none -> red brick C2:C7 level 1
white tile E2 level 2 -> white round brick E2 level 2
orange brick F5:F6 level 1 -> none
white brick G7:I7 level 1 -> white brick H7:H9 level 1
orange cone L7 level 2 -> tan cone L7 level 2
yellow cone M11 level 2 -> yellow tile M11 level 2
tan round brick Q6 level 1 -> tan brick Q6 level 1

★ ★ ★ ★ ★ ★ ★

» **Problem to work on**: Output the entire listing exactly as written.

» **Solved exercise**:
none -> red brick C2:C7 level 1
white tile E2 level 2 -> white round brick E2 level 2
orange brick F5:F6 level 1 -> none
white brick G7:I7 level 1 -> white brick H7:H9 level 1
orange cone L7 level 2 -> tan cone L7 level 2
yellow cone M11 level 2 -> yellow tile M11 level 2
tan round brick Q6 level 1 -> tan brick Q6 level 1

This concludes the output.